### [What is required]
Report every line of the records that contains the word "flageolet", copying each line in full. Case counts.

### [Input for this task]
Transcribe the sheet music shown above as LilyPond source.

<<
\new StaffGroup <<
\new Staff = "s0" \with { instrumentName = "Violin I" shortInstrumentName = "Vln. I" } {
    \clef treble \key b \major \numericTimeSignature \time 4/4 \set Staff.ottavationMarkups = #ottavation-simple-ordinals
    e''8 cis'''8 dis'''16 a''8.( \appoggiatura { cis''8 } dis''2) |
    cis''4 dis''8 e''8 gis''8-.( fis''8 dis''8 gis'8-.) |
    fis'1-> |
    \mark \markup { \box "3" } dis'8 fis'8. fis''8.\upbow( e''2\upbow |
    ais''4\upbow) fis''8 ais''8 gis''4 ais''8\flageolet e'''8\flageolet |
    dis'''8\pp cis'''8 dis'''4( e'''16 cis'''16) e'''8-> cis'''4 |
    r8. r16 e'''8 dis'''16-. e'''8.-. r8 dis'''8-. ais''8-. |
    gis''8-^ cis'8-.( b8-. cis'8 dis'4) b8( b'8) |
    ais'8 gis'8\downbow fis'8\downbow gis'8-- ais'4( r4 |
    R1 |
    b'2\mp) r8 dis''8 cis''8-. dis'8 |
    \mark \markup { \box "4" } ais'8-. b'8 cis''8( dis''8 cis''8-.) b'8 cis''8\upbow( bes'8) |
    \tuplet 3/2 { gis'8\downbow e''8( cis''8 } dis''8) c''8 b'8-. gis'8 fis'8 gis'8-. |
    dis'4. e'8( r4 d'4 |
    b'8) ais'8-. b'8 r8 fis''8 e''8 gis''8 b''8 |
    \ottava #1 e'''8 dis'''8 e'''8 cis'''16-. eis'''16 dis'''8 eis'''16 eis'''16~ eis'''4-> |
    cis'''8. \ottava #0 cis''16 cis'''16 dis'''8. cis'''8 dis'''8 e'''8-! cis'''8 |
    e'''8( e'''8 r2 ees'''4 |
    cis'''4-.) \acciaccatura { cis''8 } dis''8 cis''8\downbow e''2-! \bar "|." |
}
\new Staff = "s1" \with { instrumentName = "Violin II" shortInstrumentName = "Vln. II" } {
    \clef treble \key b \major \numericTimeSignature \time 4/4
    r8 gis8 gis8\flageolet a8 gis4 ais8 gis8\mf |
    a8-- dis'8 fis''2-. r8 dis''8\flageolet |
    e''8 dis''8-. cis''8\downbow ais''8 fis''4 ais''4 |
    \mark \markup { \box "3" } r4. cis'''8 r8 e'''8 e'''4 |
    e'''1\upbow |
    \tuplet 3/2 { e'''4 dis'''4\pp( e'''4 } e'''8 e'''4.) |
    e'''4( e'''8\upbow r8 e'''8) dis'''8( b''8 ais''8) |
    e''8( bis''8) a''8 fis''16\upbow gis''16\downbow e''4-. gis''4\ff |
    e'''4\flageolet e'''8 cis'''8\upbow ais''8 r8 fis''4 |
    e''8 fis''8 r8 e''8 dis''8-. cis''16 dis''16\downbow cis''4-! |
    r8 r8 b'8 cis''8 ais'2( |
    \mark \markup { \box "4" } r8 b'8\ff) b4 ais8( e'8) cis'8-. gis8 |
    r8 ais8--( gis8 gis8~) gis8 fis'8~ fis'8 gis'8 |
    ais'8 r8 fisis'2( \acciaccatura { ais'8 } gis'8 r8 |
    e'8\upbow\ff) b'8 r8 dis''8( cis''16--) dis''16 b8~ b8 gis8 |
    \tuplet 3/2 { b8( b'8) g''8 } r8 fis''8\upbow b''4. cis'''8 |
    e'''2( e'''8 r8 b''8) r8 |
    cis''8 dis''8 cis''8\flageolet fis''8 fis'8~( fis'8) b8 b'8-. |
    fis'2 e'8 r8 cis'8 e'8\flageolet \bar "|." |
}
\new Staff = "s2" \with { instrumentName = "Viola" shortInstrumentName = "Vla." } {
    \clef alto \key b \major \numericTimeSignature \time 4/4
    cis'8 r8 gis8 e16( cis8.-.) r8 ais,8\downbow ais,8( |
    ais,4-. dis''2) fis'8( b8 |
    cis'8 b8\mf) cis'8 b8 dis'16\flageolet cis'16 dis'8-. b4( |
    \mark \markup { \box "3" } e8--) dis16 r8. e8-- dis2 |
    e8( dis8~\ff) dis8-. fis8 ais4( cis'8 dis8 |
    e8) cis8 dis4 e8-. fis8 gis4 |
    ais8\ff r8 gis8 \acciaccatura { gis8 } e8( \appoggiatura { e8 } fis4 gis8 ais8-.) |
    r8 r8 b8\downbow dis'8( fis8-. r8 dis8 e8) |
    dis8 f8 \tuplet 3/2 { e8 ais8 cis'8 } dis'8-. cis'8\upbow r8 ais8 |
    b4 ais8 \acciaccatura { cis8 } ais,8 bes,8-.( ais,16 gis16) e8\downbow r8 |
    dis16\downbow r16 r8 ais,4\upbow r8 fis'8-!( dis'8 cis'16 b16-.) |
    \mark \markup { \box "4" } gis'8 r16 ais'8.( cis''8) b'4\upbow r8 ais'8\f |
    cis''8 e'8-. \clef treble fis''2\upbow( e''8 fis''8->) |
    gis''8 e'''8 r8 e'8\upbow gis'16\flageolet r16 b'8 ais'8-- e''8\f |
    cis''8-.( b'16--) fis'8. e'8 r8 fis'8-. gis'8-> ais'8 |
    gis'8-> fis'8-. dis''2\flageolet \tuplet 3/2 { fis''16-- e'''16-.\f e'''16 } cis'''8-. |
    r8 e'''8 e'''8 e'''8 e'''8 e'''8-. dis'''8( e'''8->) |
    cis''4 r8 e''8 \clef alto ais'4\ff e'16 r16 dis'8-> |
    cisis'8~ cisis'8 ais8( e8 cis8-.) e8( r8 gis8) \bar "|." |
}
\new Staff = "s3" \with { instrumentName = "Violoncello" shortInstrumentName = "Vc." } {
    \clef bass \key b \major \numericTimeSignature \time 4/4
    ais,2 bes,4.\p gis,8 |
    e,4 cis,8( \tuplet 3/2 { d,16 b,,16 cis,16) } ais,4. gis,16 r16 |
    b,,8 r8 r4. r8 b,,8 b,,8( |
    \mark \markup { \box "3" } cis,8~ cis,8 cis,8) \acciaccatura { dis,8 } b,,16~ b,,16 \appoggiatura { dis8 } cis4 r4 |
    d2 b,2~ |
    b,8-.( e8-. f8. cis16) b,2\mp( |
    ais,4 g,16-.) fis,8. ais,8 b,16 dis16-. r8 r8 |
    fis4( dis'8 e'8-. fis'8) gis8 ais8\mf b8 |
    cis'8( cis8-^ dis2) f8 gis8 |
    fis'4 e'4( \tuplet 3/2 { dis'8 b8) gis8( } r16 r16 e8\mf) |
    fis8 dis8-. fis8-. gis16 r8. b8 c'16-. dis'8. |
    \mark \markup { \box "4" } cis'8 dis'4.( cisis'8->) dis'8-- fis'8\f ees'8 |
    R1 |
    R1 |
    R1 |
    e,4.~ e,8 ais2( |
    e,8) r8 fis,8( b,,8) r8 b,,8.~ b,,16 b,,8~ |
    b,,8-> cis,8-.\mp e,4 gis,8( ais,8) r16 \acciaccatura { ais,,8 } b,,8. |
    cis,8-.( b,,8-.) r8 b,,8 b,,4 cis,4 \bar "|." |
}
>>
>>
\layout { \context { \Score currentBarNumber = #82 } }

### [Correct result]
    ais''4\upbow) fis''8 ais''8 gis''4 ais''8\flageolet e'''8\flageolet |
    r8 gis8 gis8\flageolet a8 gis4 ais8 gis8\mf |
    a8-- dis'8 fis''2-. r8 dis''8\flageolet |
    e'''4\flageolet e'''8 cis'''8\upbow ais''8 r8 fis''4 |
    cis''8 dis''8 cis''8\flageolet fis''8 fis'8~( fis'8) b8 b'8-. |
    fis'2 e'8 r8 cis'8 e'8\flageolet \bar "|." |
    cis'8 b8\mf) cis'8 b8 dis'16\flageolet cis'16 dis'8-. b4( |
    gis''8 e'''8 r8 e'8\upbow gis'16\flageolet r16 b'8 ais'8-- e''8\f |
    gis'8-> fis'8-. dis''2\flageolet \tuplet 3/2 { fis''16-- e'''16-.\f e'''16 } cis'''8-. |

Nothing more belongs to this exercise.